# [Task brief]
In the entries below, find the line with "Someone repainted the red" and the line with "Someone rotated the red tibota"; give again those lines and every line between them, exactly.

[Before-and-after object listings]
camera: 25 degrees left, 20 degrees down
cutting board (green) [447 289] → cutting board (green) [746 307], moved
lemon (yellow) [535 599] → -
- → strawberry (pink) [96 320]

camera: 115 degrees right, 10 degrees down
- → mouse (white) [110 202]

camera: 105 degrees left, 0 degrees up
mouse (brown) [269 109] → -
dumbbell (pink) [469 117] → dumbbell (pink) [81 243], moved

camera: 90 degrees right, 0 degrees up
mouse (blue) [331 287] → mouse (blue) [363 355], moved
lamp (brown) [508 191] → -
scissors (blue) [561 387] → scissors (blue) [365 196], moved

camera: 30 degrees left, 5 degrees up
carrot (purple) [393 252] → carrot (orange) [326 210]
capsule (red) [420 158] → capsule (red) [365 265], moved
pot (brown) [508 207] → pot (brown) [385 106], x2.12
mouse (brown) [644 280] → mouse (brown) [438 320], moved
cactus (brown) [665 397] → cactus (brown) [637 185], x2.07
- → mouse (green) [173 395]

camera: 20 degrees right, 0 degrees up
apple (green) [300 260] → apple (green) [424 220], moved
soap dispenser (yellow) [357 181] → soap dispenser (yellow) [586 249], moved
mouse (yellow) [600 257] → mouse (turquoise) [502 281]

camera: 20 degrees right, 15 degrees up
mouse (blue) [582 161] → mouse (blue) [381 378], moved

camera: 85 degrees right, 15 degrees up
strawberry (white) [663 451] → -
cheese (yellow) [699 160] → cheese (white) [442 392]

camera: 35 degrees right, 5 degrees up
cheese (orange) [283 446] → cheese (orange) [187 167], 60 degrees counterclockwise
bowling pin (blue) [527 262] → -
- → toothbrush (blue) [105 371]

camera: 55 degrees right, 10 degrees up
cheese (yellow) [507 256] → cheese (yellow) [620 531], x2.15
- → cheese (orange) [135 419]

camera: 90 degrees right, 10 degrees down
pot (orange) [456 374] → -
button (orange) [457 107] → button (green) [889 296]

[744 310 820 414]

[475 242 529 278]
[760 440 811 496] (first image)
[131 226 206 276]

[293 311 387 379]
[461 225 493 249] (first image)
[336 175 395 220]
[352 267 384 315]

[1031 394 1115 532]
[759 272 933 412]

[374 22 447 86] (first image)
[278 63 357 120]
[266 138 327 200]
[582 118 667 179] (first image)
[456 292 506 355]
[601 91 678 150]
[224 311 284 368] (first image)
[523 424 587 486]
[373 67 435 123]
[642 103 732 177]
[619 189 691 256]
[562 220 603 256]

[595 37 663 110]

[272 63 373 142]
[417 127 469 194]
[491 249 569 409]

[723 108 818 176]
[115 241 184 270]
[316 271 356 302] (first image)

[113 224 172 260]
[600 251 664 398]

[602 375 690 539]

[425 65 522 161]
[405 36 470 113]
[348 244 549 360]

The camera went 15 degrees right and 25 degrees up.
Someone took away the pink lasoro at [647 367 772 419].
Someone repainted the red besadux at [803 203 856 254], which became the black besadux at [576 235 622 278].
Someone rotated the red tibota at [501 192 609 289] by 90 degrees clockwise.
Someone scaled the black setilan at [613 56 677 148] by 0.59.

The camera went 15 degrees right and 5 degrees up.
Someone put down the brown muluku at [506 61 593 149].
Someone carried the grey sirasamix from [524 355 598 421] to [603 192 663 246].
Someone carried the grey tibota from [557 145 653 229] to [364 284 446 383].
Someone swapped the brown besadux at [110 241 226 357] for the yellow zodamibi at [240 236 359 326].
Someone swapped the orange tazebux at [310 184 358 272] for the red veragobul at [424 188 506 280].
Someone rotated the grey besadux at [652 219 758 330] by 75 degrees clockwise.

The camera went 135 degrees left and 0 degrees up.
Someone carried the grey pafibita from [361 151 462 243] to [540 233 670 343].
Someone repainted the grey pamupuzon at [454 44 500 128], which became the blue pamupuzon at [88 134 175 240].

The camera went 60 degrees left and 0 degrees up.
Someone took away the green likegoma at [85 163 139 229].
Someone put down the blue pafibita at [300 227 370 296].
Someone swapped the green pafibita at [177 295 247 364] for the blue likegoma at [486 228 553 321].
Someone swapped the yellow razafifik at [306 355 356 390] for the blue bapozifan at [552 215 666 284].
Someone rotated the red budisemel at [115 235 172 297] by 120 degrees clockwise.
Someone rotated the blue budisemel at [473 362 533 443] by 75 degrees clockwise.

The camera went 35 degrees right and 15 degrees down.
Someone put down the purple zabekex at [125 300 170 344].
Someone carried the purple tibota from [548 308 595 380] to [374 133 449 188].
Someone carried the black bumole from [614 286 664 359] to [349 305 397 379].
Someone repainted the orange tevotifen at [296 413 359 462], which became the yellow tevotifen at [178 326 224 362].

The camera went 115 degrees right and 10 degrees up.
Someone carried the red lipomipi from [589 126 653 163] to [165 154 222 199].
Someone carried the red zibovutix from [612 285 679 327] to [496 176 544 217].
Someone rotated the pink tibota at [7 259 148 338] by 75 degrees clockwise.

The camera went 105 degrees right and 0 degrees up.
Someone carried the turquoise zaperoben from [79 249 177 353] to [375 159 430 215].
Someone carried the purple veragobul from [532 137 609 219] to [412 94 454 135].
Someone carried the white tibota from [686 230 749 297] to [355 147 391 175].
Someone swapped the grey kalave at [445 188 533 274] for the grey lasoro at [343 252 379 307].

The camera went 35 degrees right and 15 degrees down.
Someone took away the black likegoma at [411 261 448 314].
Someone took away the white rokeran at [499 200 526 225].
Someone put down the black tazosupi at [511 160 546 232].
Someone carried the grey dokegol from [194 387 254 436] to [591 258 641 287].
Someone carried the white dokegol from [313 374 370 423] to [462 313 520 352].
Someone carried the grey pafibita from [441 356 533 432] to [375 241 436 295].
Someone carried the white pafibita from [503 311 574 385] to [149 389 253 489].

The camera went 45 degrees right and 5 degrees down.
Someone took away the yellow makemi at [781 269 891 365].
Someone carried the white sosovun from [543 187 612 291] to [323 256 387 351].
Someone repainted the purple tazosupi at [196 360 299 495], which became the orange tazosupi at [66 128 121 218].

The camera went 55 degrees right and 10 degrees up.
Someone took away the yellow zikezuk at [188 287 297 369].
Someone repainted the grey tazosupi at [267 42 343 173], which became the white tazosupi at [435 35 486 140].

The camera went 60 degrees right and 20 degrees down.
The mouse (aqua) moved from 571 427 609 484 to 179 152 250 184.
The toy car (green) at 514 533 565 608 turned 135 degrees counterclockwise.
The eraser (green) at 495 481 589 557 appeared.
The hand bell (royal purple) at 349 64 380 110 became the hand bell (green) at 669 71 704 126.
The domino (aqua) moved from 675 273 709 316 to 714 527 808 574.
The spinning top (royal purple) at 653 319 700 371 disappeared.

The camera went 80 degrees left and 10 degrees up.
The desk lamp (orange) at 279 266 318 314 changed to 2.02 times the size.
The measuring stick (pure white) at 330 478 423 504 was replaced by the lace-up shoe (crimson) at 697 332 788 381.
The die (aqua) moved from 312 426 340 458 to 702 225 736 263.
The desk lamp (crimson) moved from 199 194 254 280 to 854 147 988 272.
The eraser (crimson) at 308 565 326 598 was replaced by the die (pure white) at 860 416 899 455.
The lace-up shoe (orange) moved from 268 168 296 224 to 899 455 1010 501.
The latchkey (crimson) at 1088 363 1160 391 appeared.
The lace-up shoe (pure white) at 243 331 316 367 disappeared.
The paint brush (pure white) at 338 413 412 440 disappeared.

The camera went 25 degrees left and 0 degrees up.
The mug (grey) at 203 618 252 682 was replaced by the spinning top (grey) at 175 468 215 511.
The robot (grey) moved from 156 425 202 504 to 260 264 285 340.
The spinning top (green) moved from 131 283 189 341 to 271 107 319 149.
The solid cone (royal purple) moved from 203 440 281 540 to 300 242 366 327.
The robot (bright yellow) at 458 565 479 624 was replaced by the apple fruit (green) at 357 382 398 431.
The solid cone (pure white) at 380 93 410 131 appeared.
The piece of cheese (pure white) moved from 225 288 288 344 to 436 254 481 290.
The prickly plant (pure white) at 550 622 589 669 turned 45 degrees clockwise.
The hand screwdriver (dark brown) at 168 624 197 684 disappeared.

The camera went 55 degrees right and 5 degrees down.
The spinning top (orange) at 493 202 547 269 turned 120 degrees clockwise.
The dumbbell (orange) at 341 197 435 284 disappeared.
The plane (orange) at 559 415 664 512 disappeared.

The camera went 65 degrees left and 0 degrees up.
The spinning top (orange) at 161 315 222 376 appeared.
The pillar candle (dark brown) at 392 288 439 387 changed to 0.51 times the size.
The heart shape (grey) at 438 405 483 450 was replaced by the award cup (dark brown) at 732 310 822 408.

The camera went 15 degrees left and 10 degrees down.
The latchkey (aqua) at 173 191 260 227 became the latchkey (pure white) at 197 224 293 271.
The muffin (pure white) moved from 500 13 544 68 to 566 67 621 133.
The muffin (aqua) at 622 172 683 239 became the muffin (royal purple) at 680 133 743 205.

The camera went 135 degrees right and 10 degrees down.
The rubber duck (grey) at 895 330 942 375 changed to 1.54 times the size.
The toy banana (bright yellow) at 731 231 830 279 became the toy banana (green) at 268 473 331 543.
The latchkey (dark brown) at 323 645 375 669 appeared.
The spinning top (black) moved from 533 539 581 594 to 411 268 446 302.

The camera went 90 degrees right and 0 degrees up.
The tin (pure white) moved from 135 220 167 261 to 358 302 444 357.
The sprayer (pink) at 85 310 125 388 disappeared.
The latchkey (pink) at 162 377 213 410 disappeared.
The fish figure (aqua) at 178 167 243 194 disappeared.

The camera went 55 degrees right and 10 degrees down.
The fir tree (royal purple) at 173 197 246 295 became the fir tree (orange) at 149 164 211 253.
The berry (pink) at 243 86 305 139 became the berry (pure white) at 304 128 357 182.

# [Expected answer]
Someone repainted the red besadux at [803 203 856 254], which became the black besadux at [576 235 622 278].
Someone rotated the red tibota at [501 192 609 289] by 90 degrees clockwise.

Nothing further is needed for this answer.